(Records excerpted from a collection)
====================
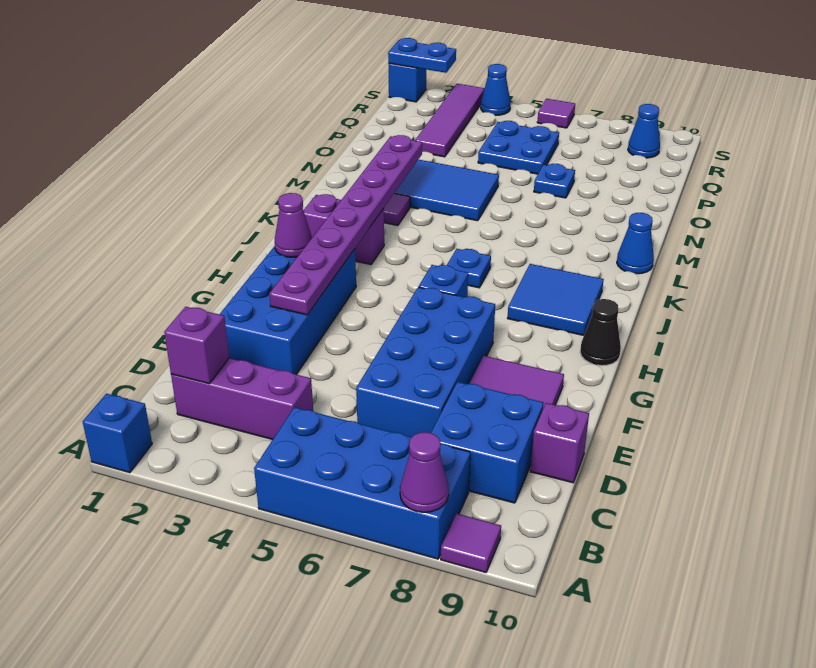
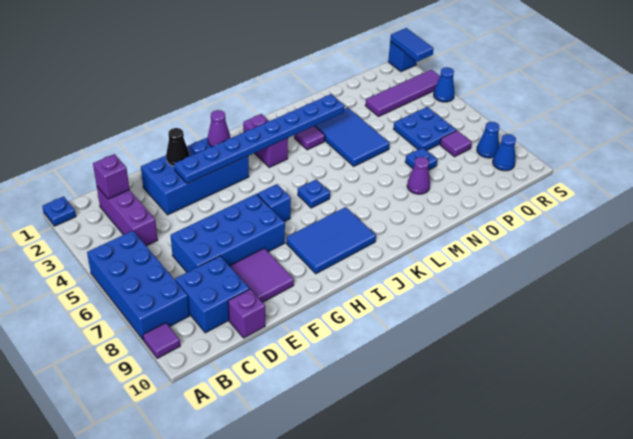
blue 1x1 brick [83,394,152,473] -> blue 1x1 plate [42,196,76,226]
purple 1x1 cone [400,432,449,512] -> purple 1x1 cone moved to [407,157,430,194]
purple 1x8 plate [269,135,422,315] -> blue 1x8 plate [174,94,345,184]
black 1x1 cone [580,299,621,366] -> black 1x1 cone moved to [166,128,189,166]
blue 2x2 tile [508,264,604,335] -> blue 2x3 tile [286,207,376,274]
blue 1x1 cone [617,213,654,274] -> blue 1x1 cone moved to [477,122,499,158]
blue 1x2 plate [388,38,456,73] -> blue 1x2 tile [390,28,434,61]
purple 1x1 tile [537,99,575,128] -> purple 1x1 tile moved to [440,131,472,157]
====================
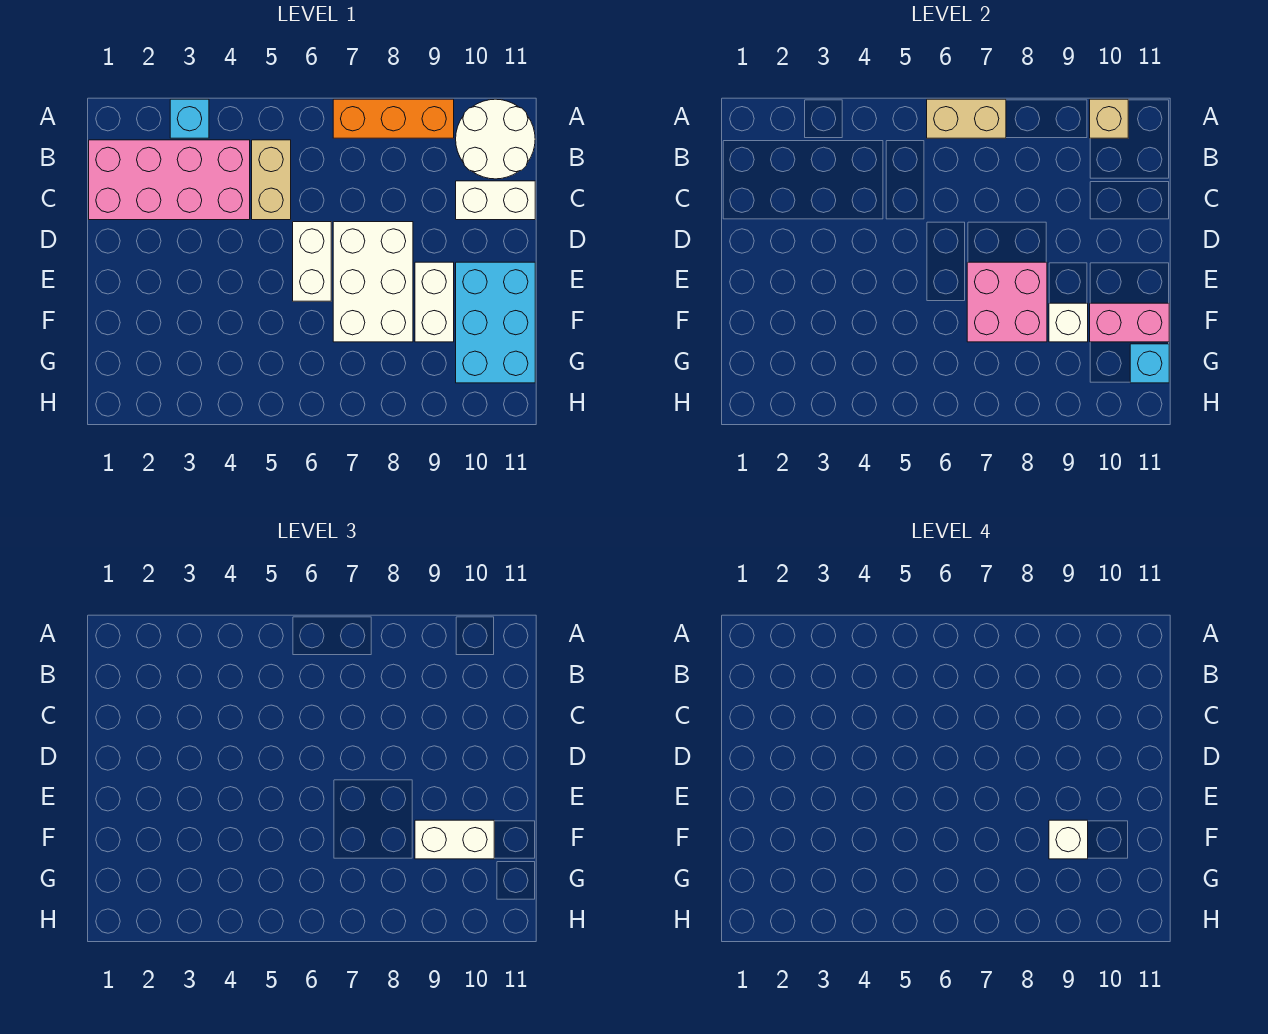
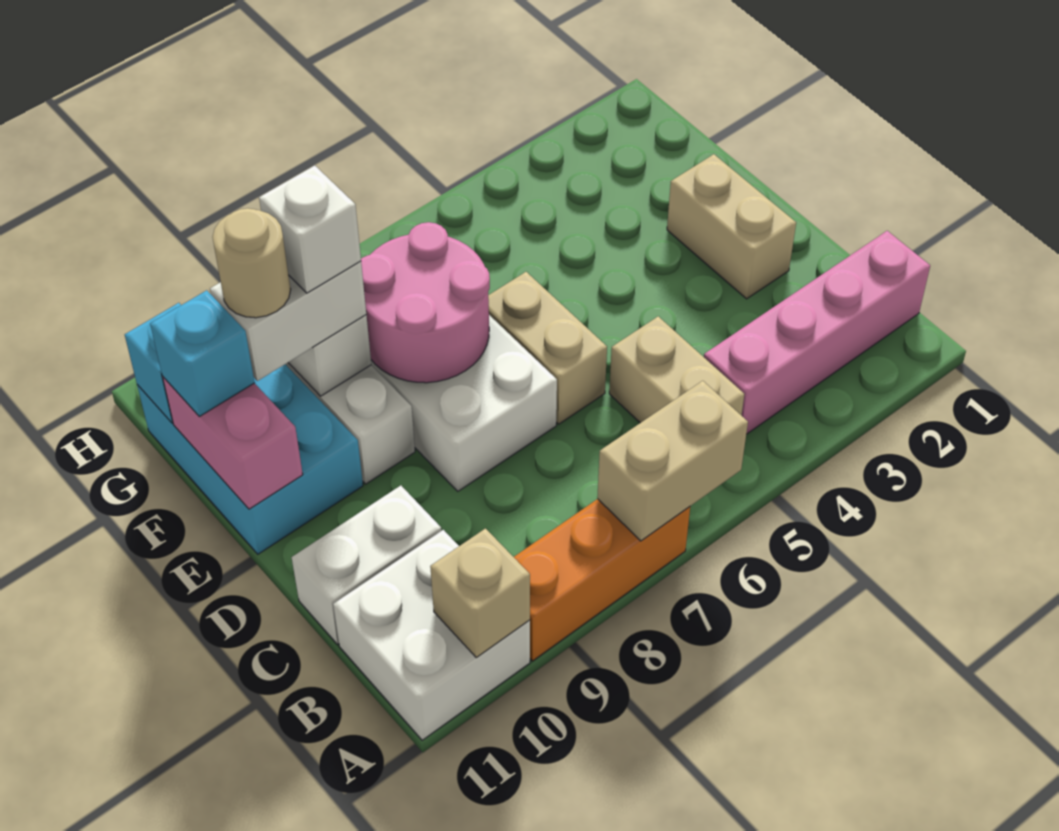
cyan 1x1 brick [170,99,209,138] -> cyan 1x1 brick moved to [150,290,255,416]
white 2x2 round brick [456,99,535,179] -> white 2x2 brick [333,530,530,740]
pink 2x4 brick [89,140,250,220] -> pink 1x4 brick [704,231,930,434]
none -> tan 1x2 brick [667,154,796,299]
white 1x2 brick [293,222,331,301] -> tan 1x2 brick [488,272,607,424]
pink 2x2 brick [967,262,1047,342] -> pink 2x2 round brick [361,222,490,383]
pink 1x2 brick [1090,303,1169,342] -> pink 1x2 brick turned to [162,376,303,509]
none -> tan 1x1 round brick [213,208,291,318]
====================
Instruction: Could you set down, word for word, only the lines above from the line with "blue 1x2 plate" to the line with "purple 1x1 tile [537,99,575,128]", including both?

Problem solution:
blue 1x2 plate [388,38,456,73] -> blue 1x2 tile [390,28,434,61]
purple 1x1 tile [537,99,575,128] -> purple 1x1 tile moved to [440,131,472,157]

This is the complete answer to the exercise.